[Scene difference descriptions]
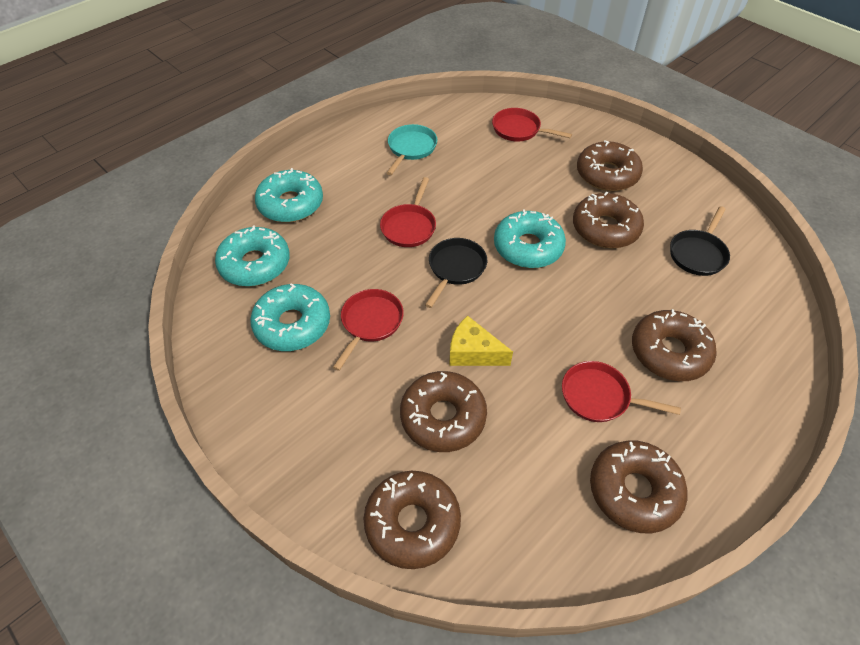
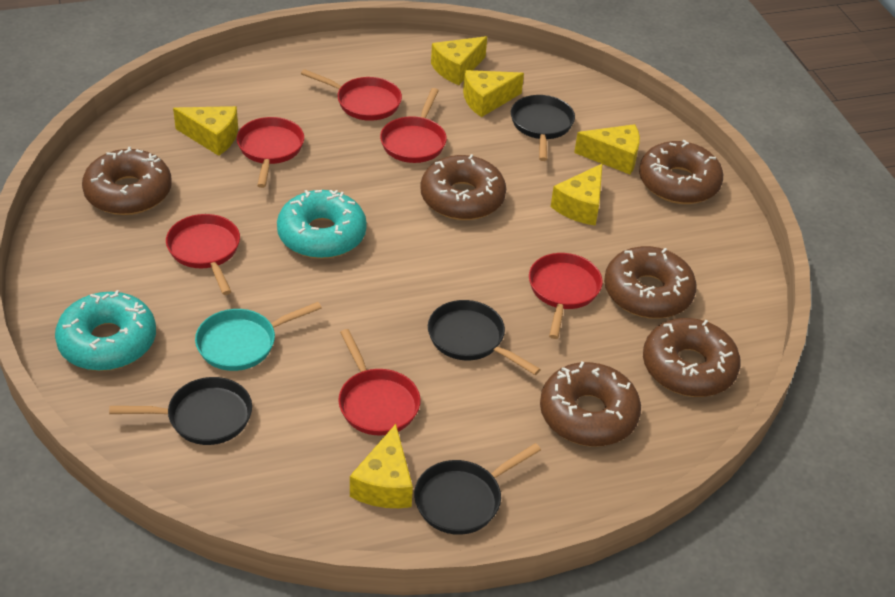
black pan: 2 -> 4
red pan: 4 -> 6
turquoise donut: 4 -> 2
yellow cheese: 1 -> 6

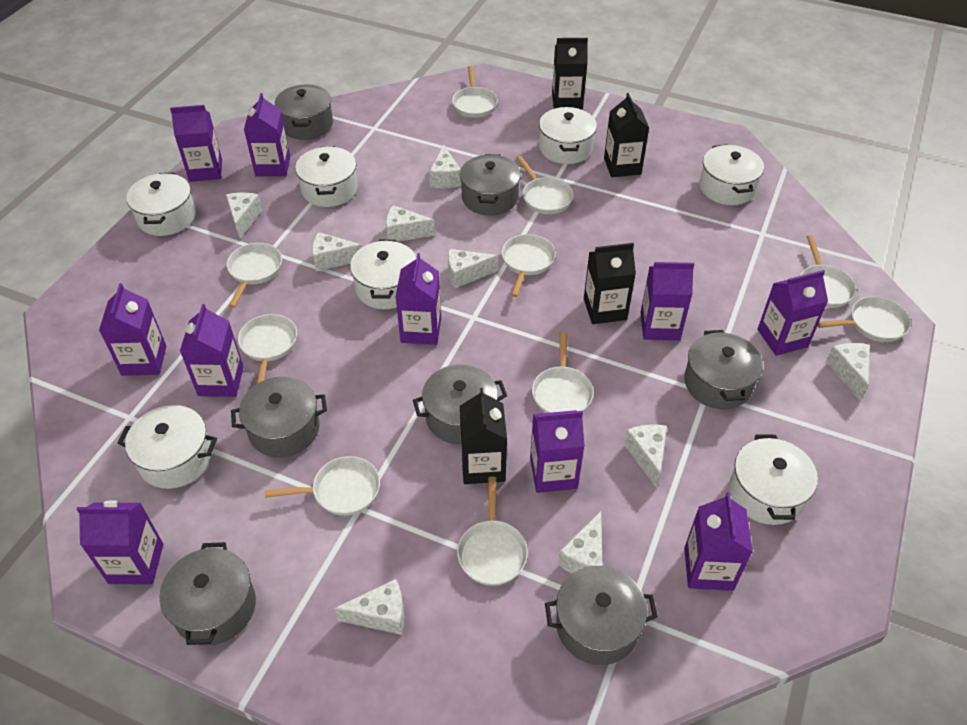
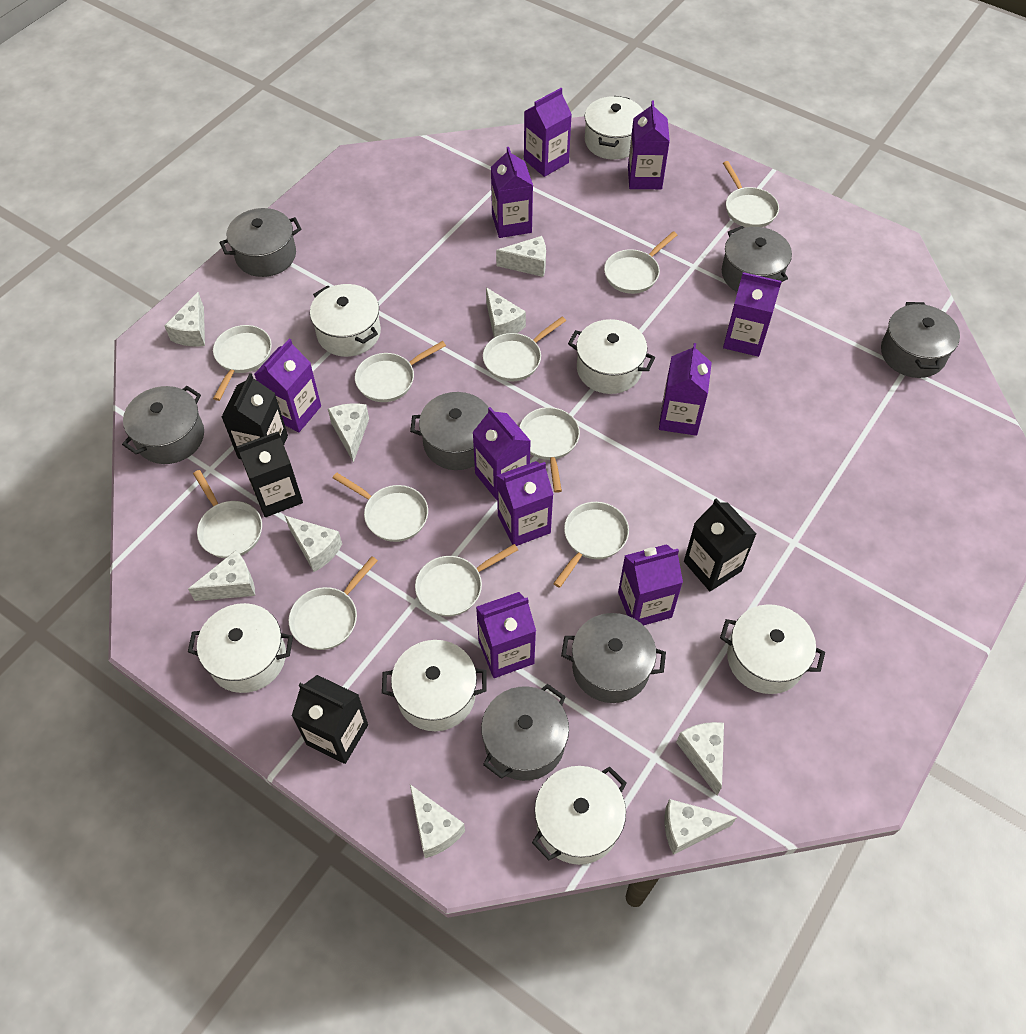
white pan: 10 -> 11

• **Aim of the task**: Your task is an exact printout of the records above, with no pictures.

• **Reply to the task**:
black pan: 2 -> 4
red pan: 4 -> 6
turquoise donut: 4 -> 2
yellow cheese: 1 -> 6

white pan: 10 -> 11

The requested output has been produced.